Segment Start: GIVEN ENTRIES
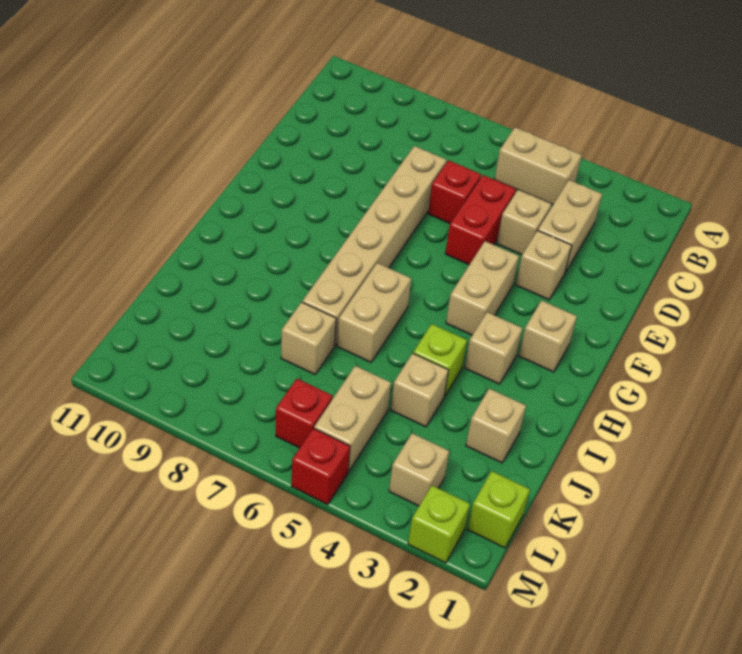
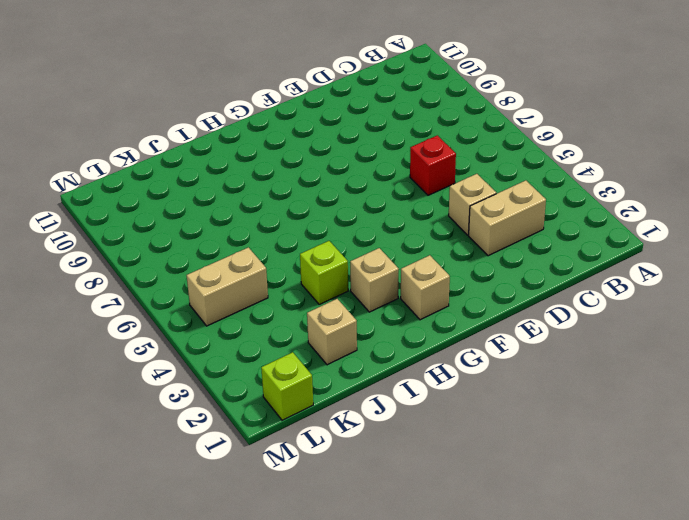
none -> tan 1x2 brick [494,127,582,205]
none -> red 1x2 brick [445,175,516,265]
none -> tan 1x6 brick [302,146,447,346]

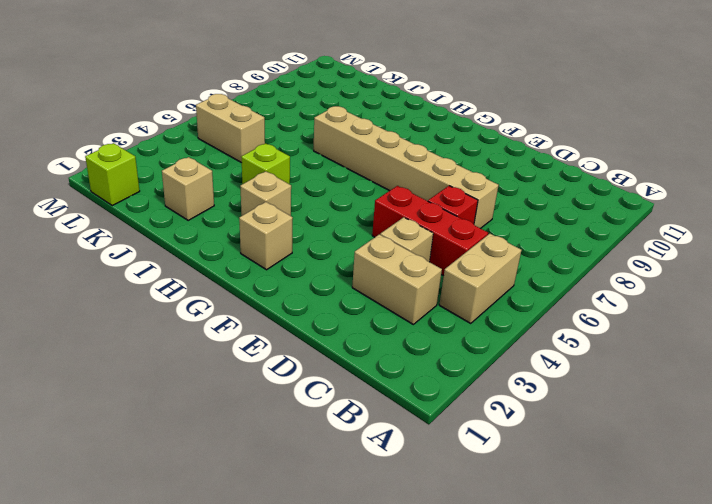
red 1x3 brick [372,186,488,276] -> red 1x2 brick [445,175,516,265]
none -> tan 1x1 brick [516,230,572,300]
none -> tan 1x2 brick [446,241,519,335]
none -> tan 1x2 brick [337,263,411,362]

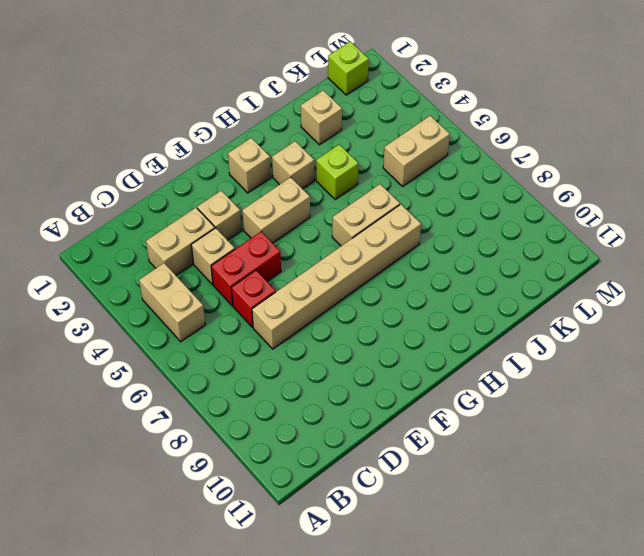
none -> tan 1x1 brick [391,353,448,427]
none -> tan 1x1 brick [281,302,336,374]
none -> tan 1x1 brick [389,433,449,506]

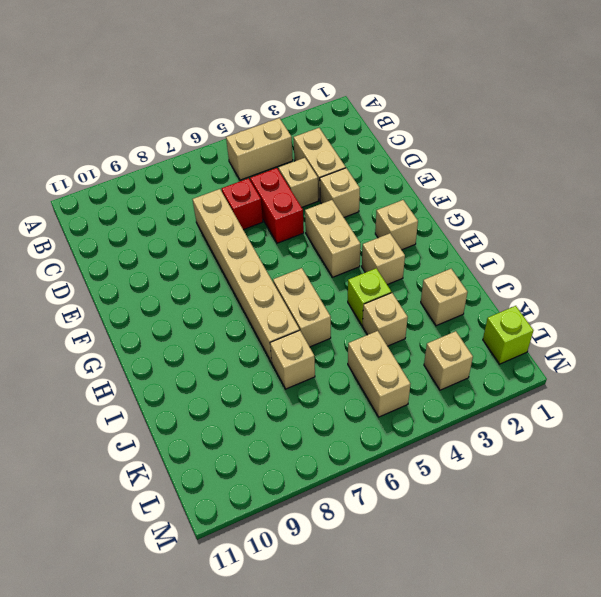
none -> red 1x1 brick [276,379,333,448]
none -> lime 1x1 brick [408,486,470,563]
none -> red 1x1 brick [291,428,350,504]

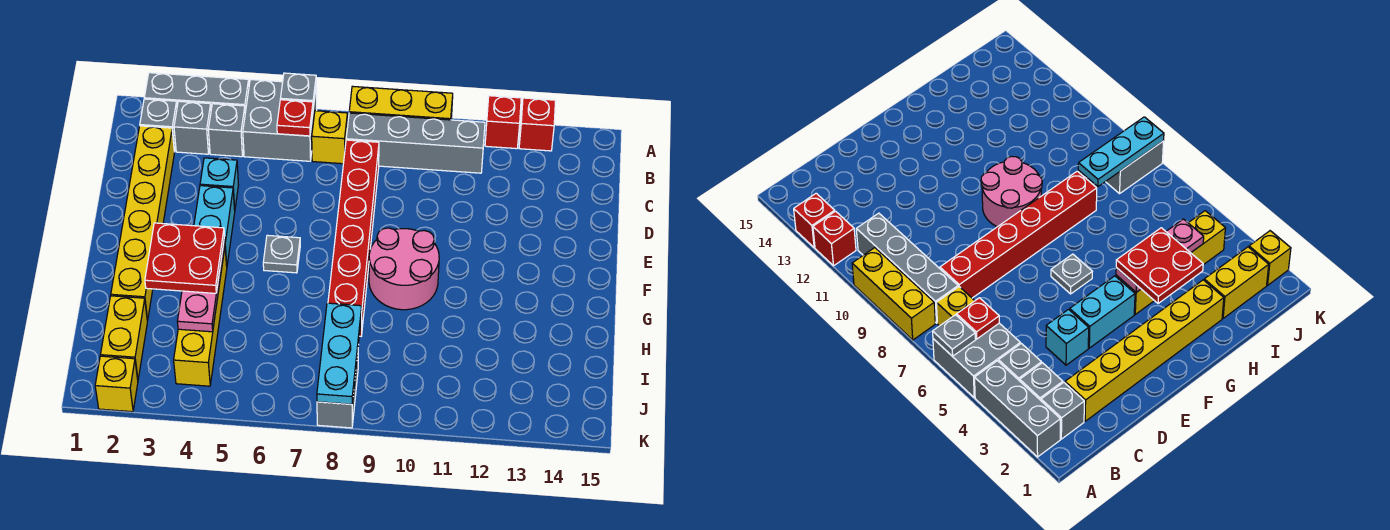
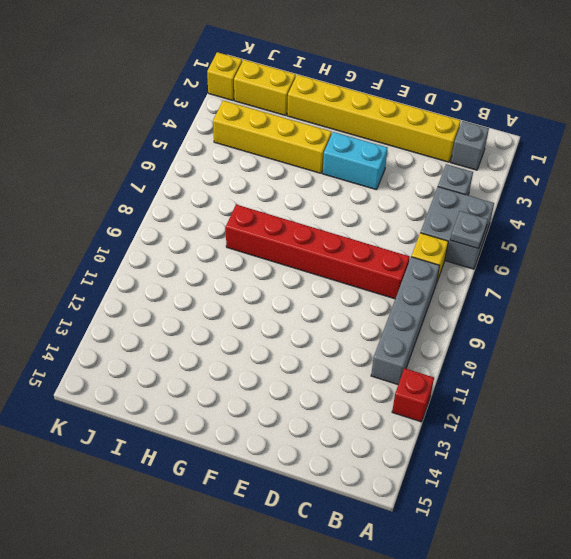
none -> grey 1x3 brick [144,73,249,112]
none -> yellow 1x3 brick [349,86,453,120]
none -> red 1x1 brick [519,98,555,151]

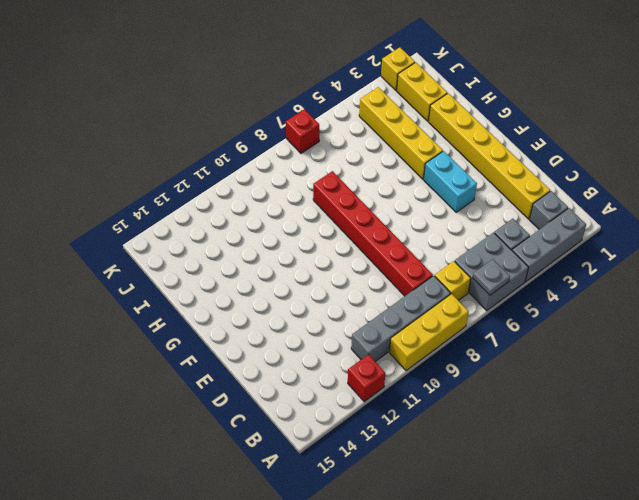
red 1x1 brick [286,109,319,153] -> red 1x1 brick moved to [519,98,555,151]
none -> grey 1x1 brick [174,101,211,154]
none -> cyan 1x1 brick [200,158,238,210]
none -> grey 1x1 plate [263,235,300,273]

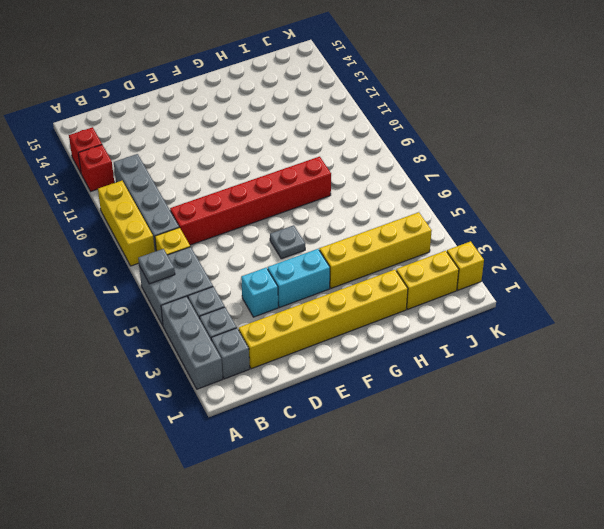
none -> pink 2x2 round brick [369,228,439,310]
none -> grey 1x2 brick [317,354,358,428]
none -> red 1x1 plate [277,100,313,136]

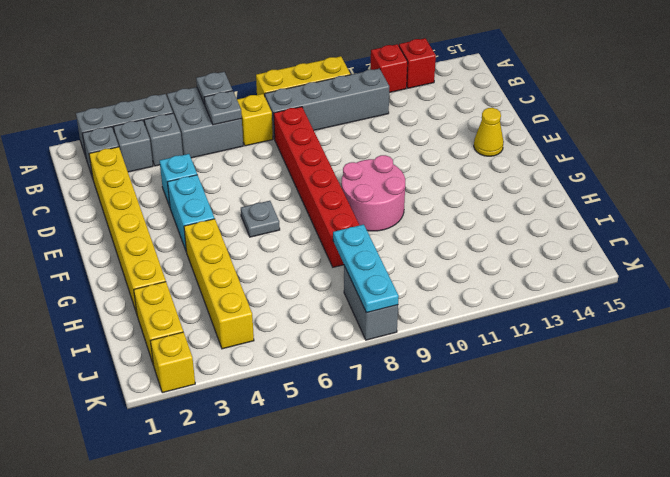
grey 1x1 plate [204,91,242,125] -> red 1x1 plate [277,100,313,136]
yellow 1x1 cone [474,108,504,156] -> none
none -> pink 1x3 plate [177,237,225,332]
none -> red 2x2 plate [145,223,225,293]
Segment End: GIVEN ENTRIES
#### ACTIVITY
Your answer must be the records above, word for word, with every picture left out.

#### YOUR SOLUTION
none -> tan 1x2 brick [494,127,582,205]
none -> red 1x2 brick [445,175,516,265]
none -> tan 1x6 brick [302,146,447,346]

red 1x3 brick [372,186,488,276] -> red 1x2 brick [445,175,516,265]
none -> tan 1x1 brick [516,230,572,300]
none -> tan 1x2 brick [446,241,519,335]
none -> tan 1x2 brick [337,263,411,362]

none -> tan 1x1 brick [391,353,448,427]
none -> tan 1x1 brick [281,302,336,374]
none -> tan 1x1 brick [389,433,449,506]

none -> red 1x1 brick [276,379,333,448]
none -> lime 1x1 brick [408,486,470,563]
none -> red 1x1 brick [291,428,350,504]

none -> grey 1x3 brick [144,73,249,112]
none -> yellow 1x3 brick [349,86,453,120]
none -> red 1x1 brick [519,98,555,151]

red 1x1 brick [286,109,319,153] -> red 1x1 brick moved to [519,98,555,151]
none -> grey 1x1 brick [174,101,211,154]
none -> cyan 1x1 brick [200,158,238,210]
none -> grey 1x1 plate [263,235,300,273]

none -> pink 2x2 round brick [369,228,439,310]
none -> grey 1x2 brick [317,354,358,428]
none -> red 1x1 plate [277,100,313,136]

grey 1x1 plate [204,91,242,125] -> red 1x1 plate [277,100,313,136]
yellow 1x1 cone [474,108,504,156] -> none
none -> pink 1x3 plate [177,237,225,332]
none -> red 2x2 plate [145,223,225,293]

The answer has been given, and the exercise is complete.